Please transcribe every entry below exactly as written.

** Opening SUPPLIED ENTRIES block **

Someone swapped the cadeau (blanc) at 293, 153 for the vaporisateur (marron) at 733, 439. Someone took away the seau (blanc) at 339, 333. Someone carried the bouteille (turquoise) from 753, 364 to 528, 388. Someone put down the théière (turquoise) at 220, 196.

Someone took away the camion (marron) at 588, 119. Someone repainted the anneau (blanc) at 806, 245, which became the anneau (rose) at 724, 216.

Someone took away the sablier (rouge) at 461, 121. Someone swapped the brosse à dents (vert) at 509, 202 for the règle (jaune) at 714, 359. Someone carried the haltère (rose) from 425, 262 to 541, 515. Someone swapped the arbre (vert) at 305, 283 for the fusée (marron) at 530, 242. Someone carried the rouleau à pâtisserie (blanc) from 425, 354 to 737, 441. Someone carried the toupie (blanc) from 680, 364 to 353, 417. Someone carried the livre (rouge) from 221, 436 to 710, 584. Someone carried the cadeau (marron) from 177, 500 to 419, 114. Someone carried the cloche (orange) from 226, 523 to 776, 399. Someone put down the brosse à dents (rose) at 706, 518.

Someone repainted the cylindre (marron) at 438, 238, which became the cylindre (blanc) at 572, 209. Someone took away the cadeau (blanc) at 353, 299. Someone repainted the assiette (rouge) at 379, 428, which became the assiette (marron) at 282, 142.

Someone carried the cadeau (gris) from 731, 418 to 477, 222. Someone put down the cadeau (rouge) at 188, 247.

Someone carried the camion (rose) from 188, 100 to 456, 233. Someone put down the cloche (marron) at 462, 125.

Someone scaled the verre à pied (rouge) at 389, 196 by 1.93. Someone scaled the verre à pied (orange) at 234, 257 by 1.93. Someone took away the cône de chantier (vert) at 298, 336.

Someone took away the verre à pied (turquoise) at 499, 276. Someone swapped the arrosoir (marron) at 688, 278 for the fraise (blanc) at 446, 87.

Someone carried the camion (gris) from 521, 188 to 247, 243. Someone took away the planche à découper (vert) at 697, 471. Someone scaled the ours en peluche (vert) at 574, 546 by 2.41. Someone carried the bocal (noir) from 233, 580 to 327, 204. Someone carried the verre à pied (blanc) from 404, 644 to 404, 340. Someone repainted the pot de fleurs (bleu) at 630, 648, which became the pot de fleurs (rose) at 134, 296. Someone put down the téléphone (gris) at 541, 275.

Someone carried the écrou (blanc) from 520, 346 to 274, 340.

** Closing SUPPLIED ENTRIES block **

> **ANSWER TO THIS TASK**
Someone swapped the cadeau (blanc) at 293, 153 for the vaporisateur (marron) at 733, 439. Someone took away the seau (blanc) at 339, 333. Someone carried the bouteille (turquoise) from 753, 364 to 528, 388. Someone put down the théière (turquoise) at 220, 196.

Someone took away the camion (marron) at 588, 119. Someone repainted the anneau (blanc) at 806, 245, which became the anneau (rose) at 724, 216.

Someone took away the sablier (rouge) at 461, 121. Someone swapped the brosse à dents (vert) at 509, 202 for the règle (jaune) at 714, 359. Someone carried the haltère (rose) from 425, 262 to 541, 515. Someone swapped the arbre (vert) at 305, 283 for the fusée (marron) at 530, 242. Someone carried the rouleau à pâtisserie (blanc) from 425, 354 to 737, 441. Someone carried the toupie (blanc) from 680, 364 to 353, 417. Someone carried the livre (rouge) from 221, 436 to 710, 584. Someone carried the cadeau (marron) from 177, 500 to 419, 114. Someone carried the cloche (orange) from 226, 523 to 776, 399. Someone put down the brosse à dents (rose) at 706, 518.

Someone repainted the cylindre (marron) at 438, 238, which became the cylindre (blanc) at 572, 209. Someone took away the cadeau (blanc) at 353, 299. Someone repainted the assiette (rouge) at 379, 428, which became the assiette (marron) at 282, 142.

Someone carried the cadeau (gris) from 731, 418 to 477, 222. Someone put down the cadeau (rouge) at 188, 247.

Someone carried the camion (rose) from 188, 100 to 456, 233. Someone put down the cloche (marron) at 462, 125.

Someone scaled the verre à pied (rouge) at 389, 196 by 1.93. Someone scaled the verre à pied (orange) at 234, 257 by 1.93. Someone took away the cône de chantier (vert) at 298, 336.

Someone took away the verre à pied (turquoise) at 499, 276. Someone swapped the arrosoir (marron) at 688, 278 for the fraise (blanc) at 446, 87.

Someone carried the camion (gris) from 521, 188 to 247, 243. Someone took away the planche à découper (vert) at 697, 471. Someone scaled the ours en peluche (vert) at 574, 546 by 2.41. Someone carried the bocal (noir) from 233, 580 to 327, 204. Someone carried the verre à pied (blanc) from 404, 644 to 404, 340. Someone repainted the pot de fleurs (bleu) at 630, 648, which became the pot de fleurs (rose) at 134, 296. Someone put down the téléphone (gris) at 541, 275.

Someone carried the écrou (blanc) from 520, 346 to 274, 340.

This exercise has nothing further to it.